BEGIN

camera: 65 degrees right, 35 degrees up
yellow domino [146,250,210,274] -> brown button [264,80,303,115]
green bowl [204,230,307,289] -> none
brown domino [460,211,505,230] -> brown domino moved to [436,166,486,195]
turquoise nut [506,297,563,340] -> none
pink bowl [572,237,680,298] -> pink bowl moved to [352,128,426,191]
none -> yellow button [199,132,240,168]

END
BEGIN

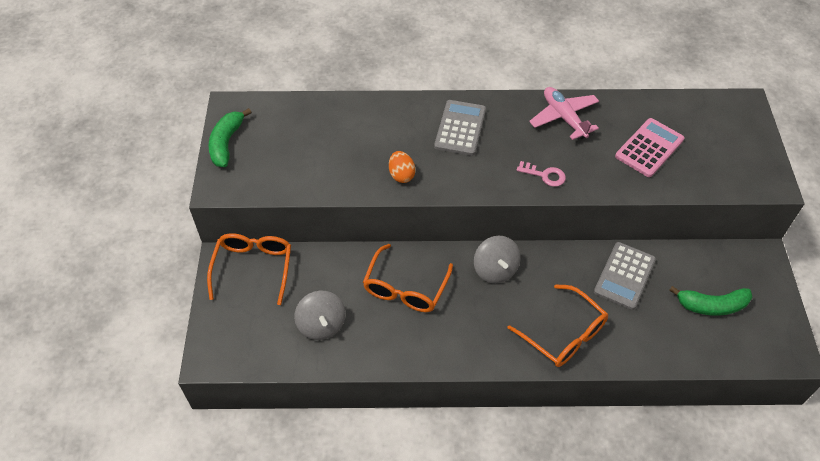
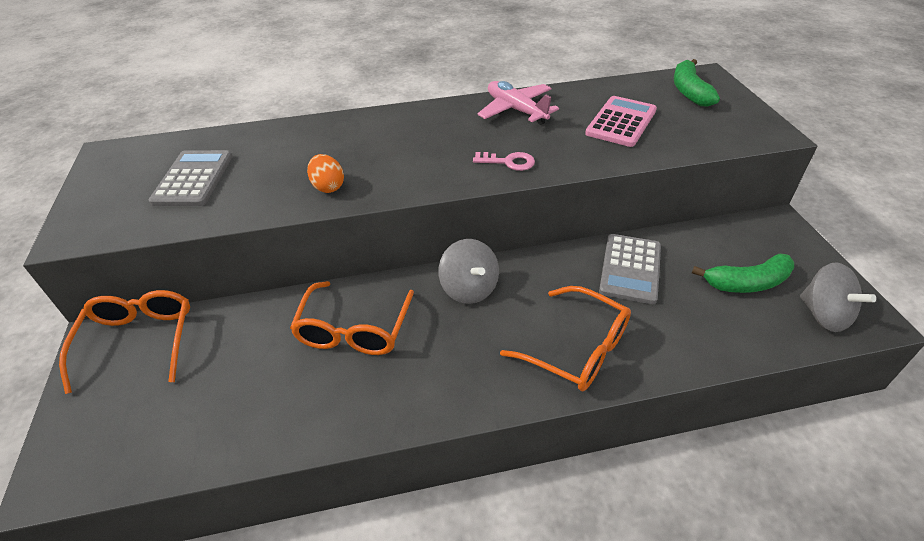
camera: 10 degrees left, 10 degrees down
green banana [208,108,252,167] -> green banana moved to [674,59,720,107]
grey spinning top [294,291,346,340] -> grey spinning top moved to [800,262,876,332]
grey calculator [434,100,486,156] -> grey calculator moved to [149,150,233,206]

END

■ **What this task involves**:
Please give back, exactly as it stands above, the stretch from the line with "green bowl [204,230,307,289] -> none" through the line with "none -> yellow button [199,132,240,168]", and no line outside it.

■ **Written answer**:
green bowl [204,230,307,289] -> none
brown domino [460,211,505,230] -> brown domino moved to [436,166,486,195]
turquoise nut [506,297,563,340] -> none
pink bowl [572,237,680,298] -> pink bowl moved to [352,128,426,191]
none -> yellow button [199,132,240,168]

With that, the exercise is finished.